What is required: In your copy, include every record exactly and no pictures.

Edit difference data:
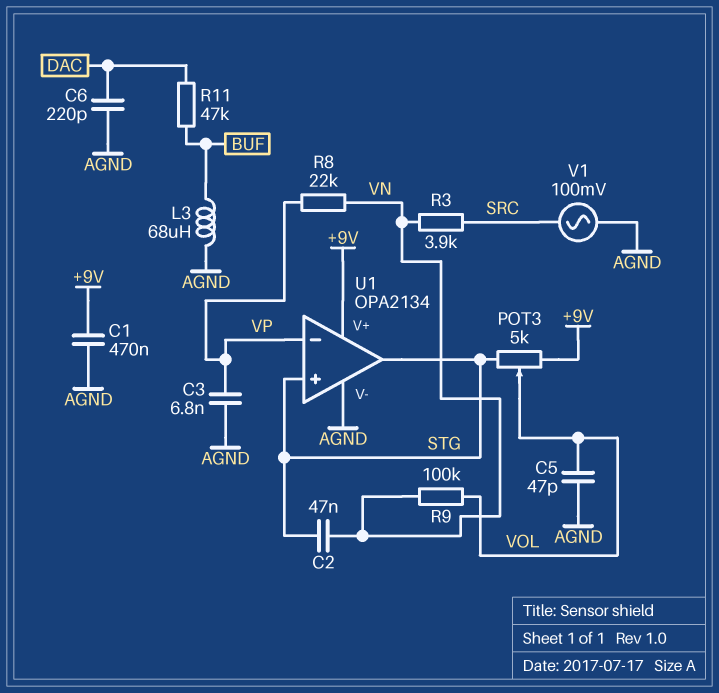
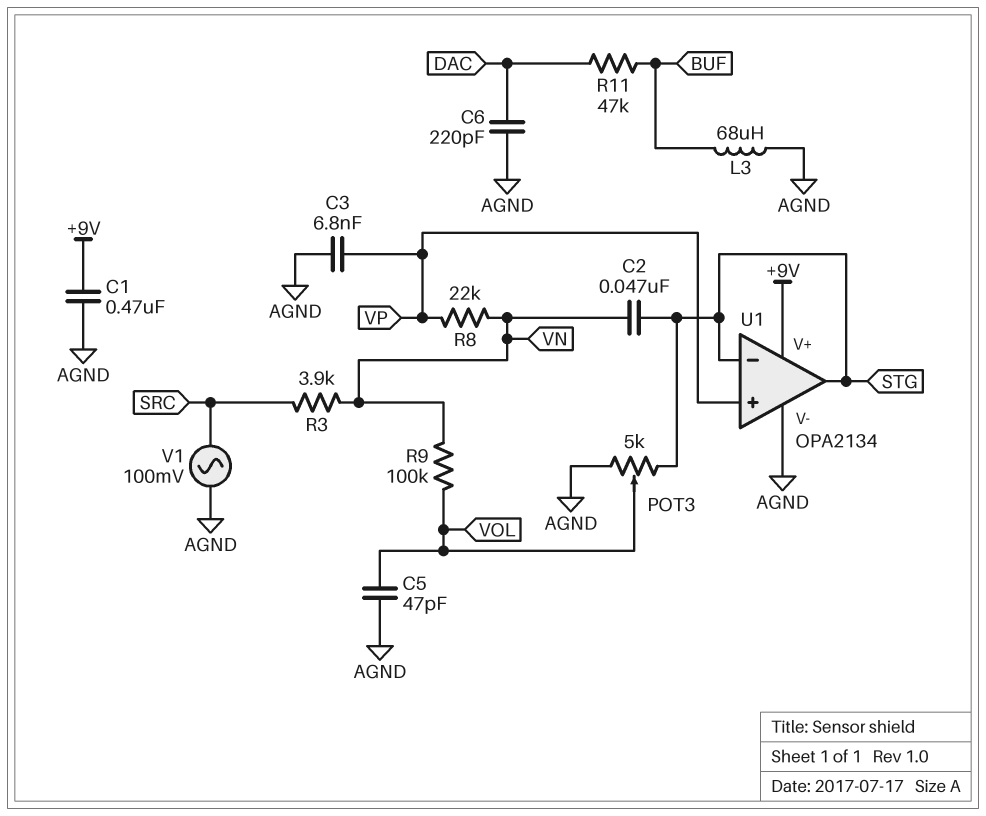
POT3: 5k (+9V, STG, wiper VOL) -> 5k (AGND, STG, wiper VOL)
U1 pin in+: STG -> VP
U1 pin in-: VP -> STG

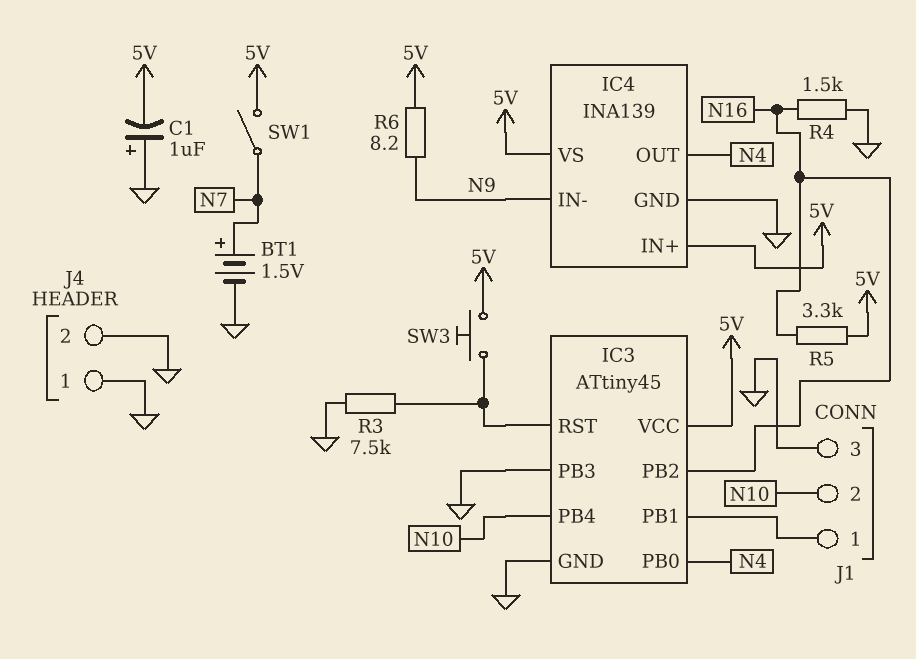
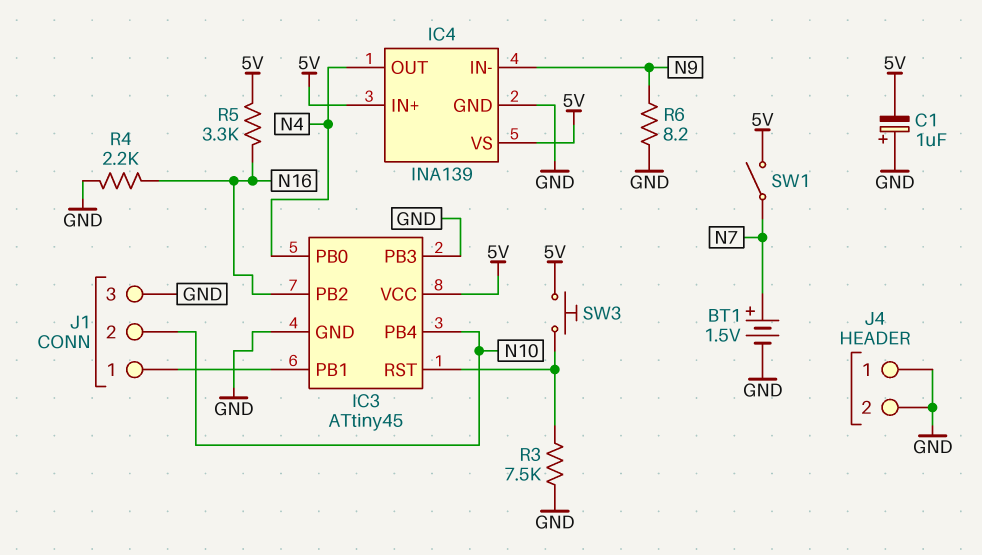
R4: 1.5k (GND, N16) -> 2.2k (GND, N16)
R6: 8.2 (5V, N9) -> 8.2 (GND, N9)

Answer box:
POT3: 5k (+9V, STG, wiper VOL) -> 5k (AGND, STG, wiper VOL)
U1 pin in+: STG -> VP
U1 pin in-: VP -> STG

R4: 1.5k (GND, N16) -> 2.2k (GND, N16)
R6: 8.2 (5V, N9) -> 8.2 (GND, N9)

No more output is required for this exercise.